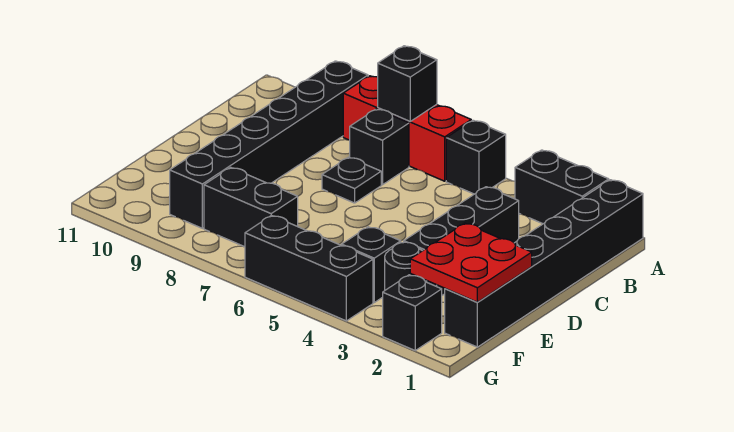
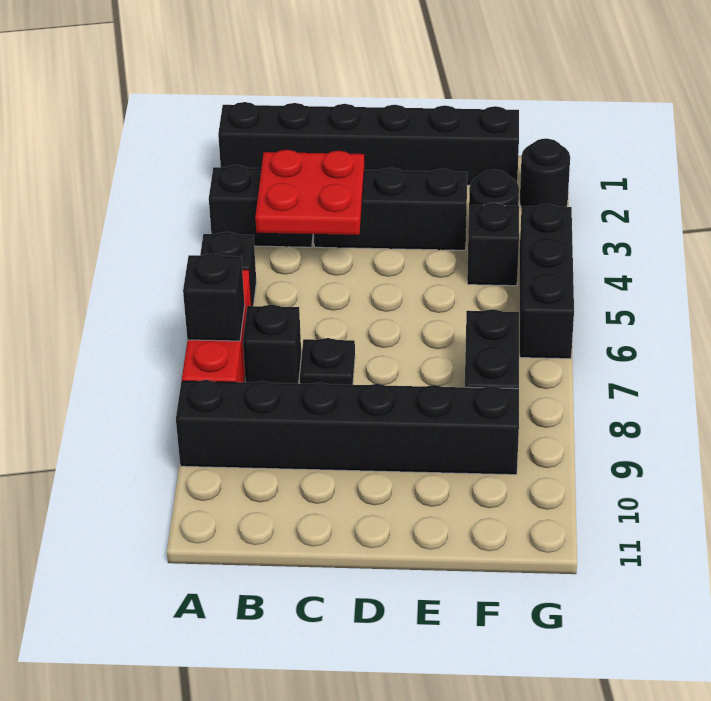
black brick A2:A3 level 1 -> black brick A3:B3 level 1
red plate E1:F2 level 2 -> red plate B3:C4 level 2
black brick G2 level 1 -> black round brick G2 level 1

## [ABOUT THIS TASK]
The answer consists solely of the lines from the one containing "red plate E1:F2" through the last line of the data above, reproduced exactly.

## [ANSWER SPACE]
red plate E1:F2 level 2 -> red plate B3:C4 level 2
black brick G2 level 1 -> black round brick G2 level 1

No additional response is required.